▼
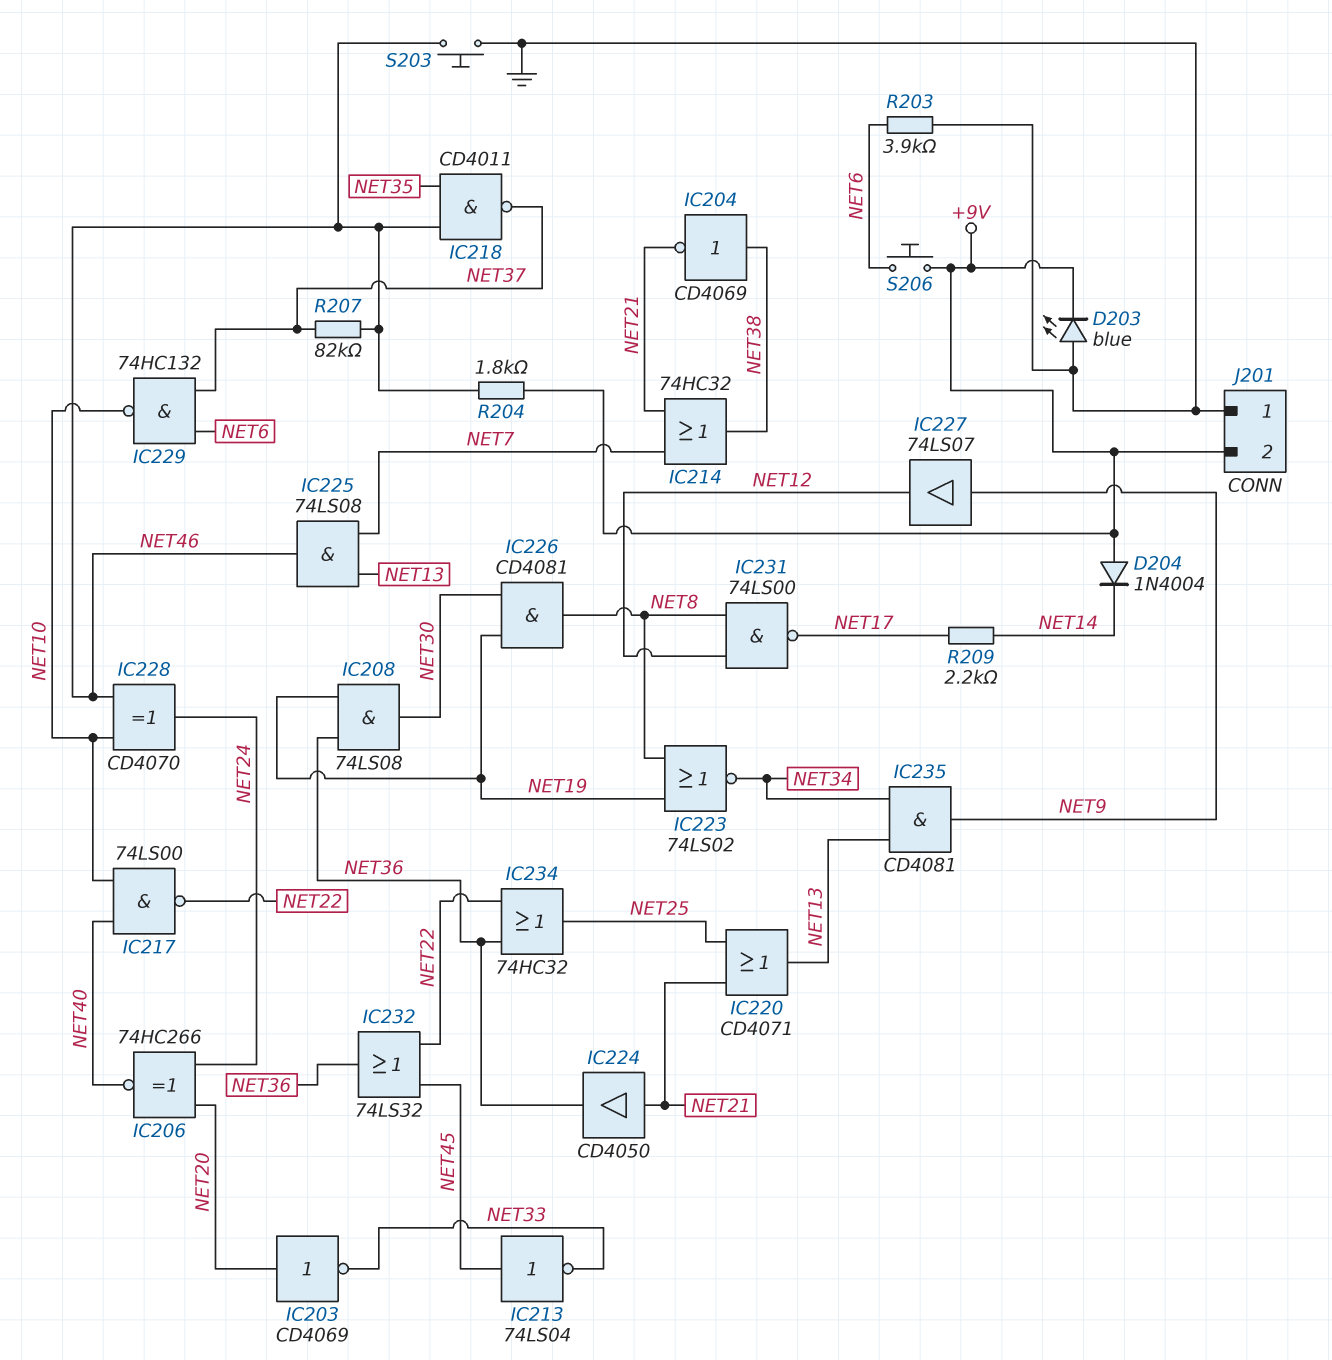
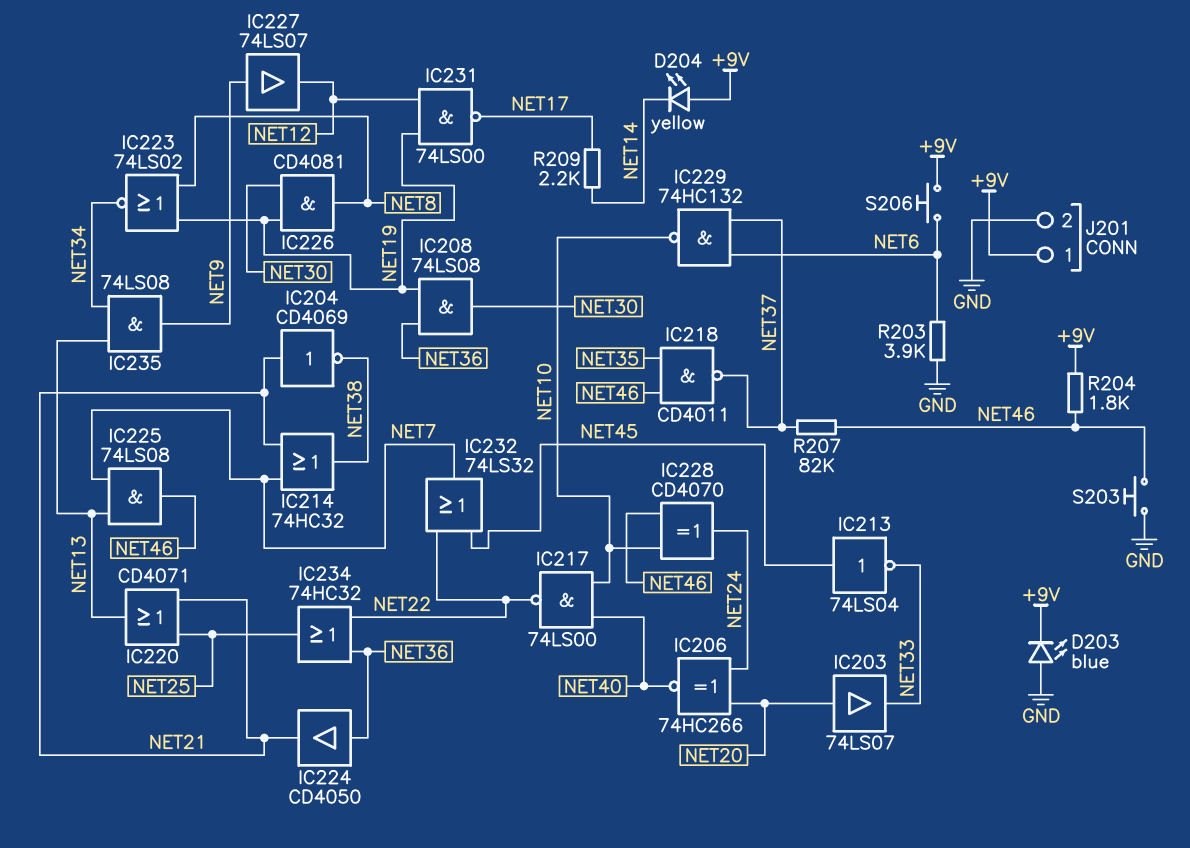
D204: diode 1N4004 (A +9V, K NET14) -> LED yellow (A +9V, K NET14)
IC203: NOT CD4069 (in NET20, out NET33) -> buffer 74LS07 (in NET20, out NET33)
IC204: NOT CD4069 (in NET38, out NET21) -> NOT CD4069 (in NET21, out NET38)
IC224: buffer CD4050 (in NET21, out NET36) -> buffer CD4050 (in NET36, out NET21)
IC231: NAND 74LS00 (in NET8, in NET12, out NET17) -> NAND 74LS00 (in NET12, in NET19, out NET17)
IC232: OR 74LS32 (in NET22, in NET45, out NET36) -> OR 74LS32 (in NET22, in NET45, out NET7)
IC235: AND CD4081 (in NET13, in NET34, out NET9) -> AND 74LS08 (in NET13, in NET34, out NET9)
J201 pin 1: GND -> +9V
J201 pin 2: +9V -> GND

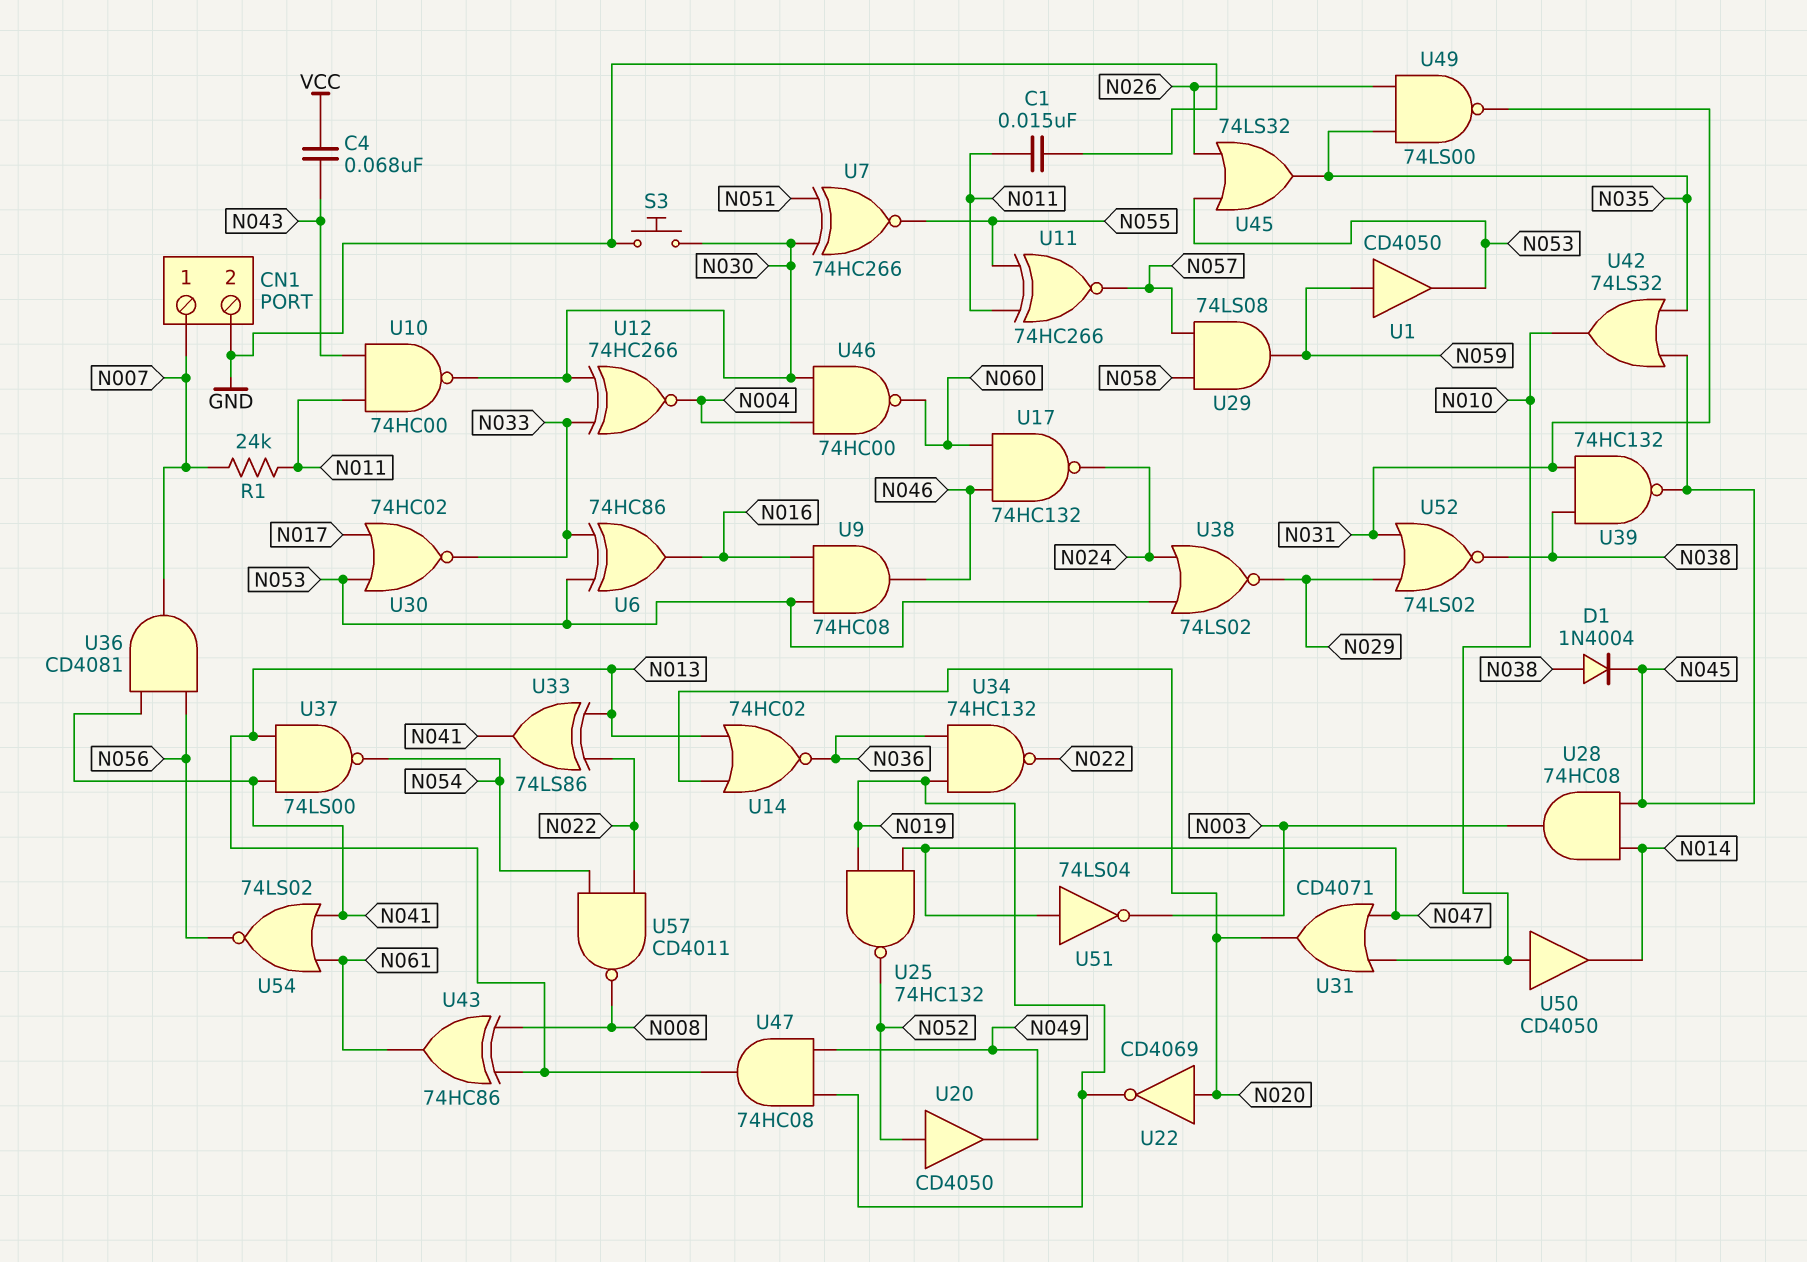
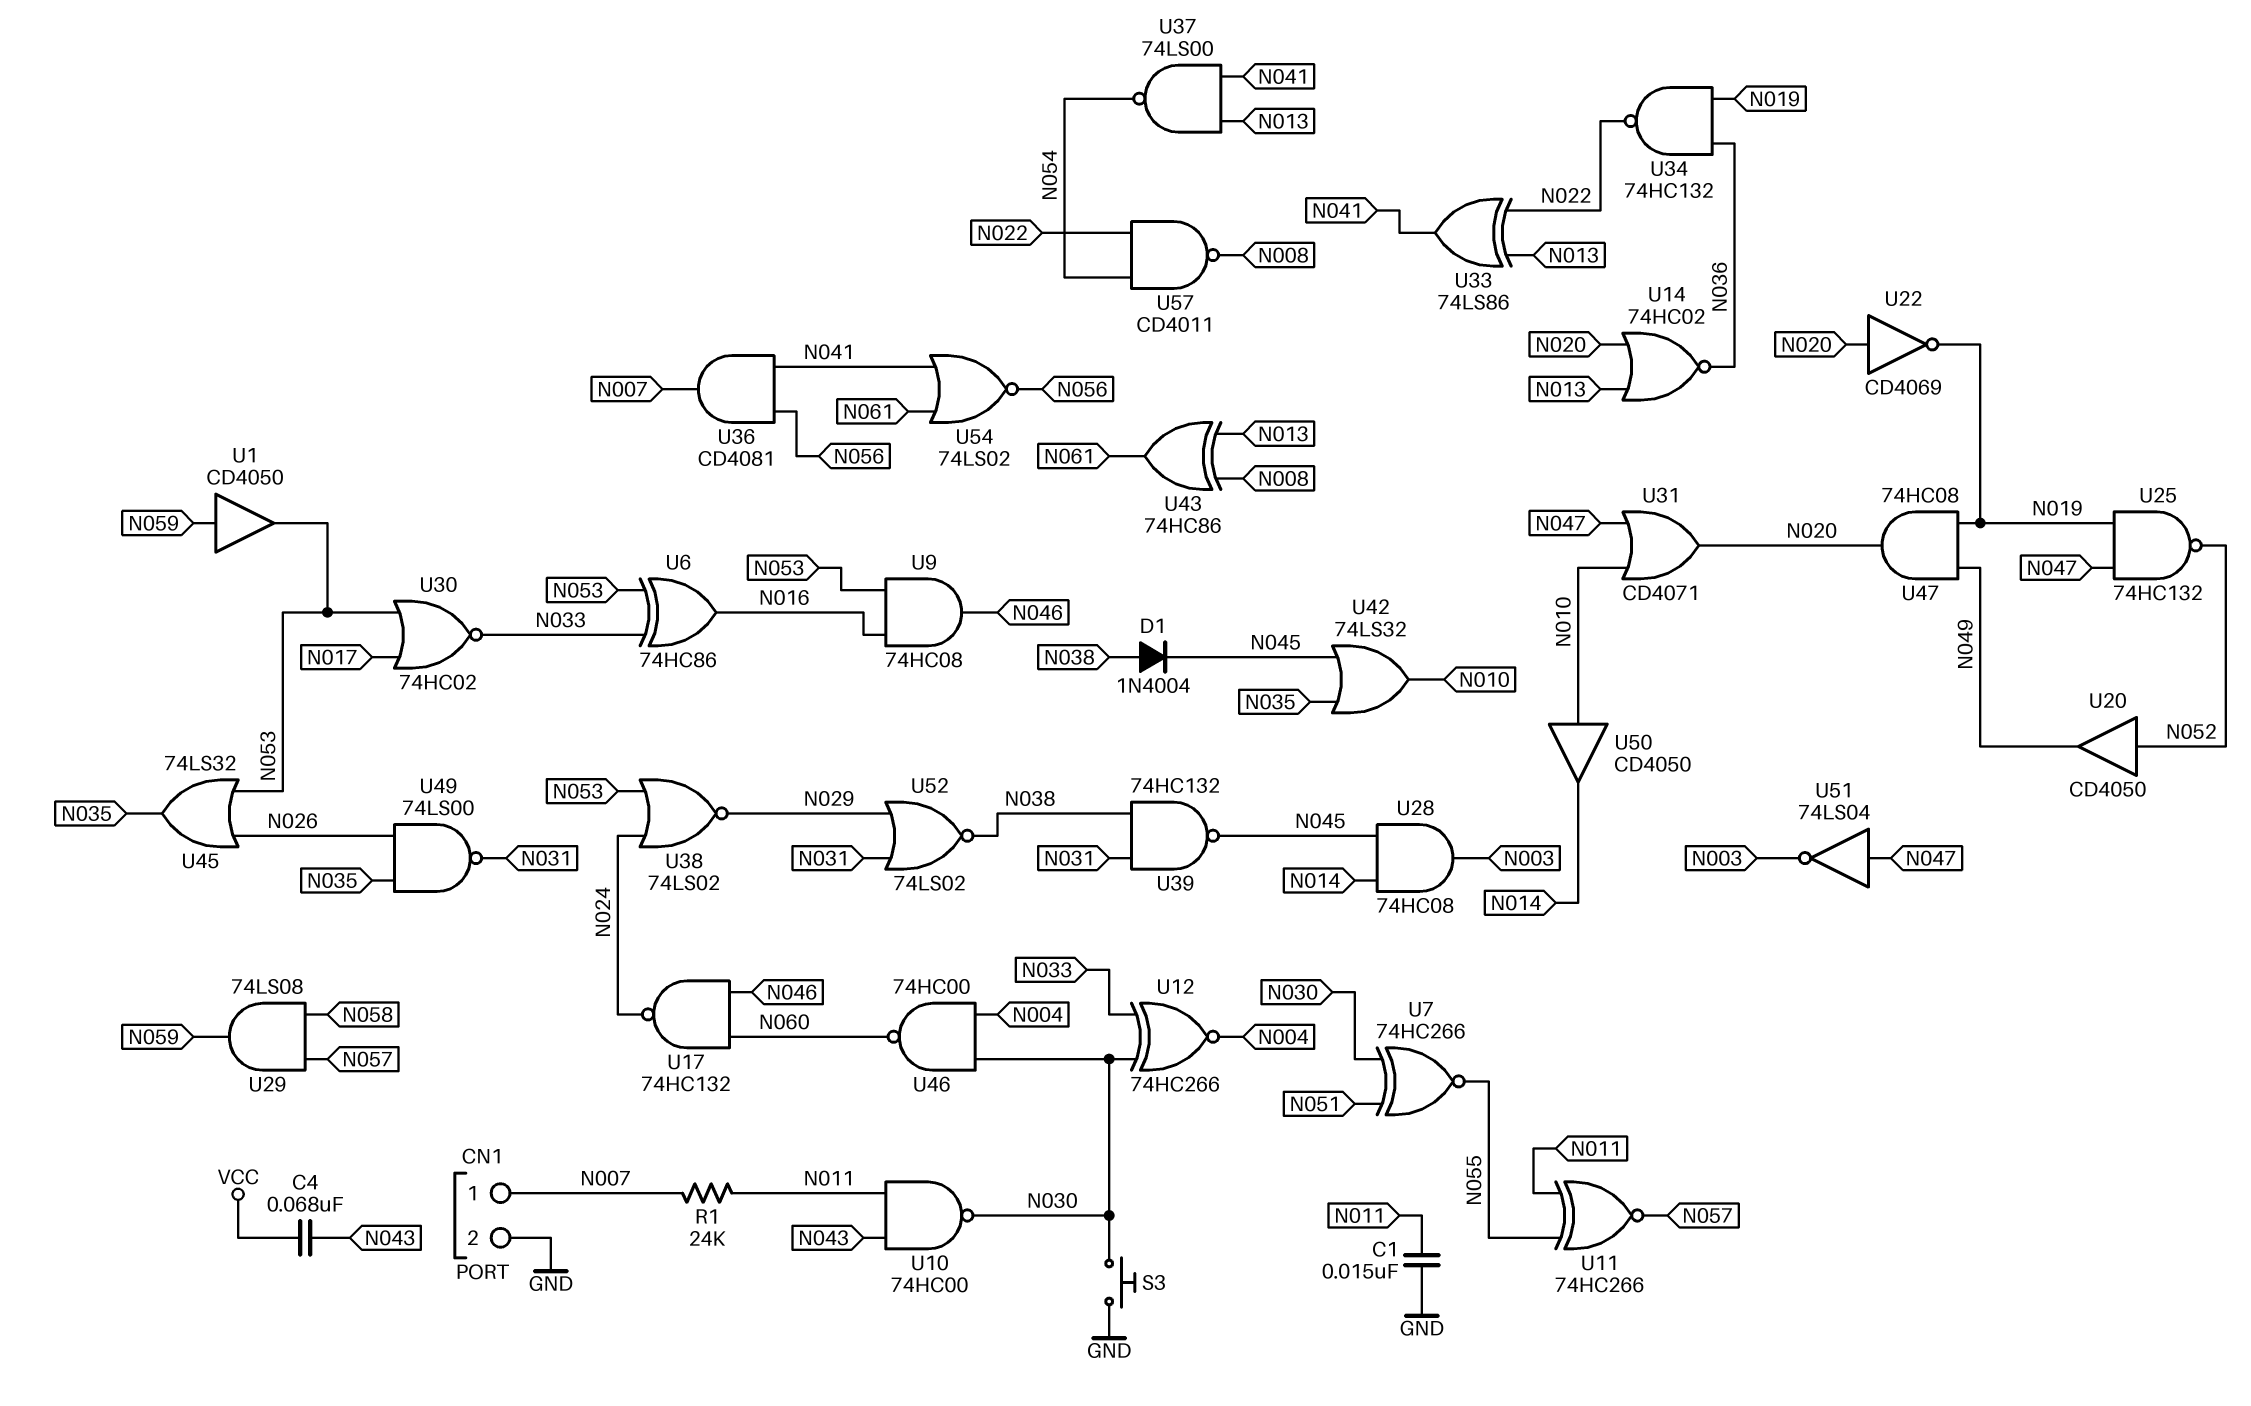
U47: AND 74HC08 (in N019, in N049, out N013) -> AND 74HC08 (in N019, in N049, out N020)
▲
Work item »
In the data, find how many lines hold the string "buffer", and answer with the number only.

Response to the exercise »
2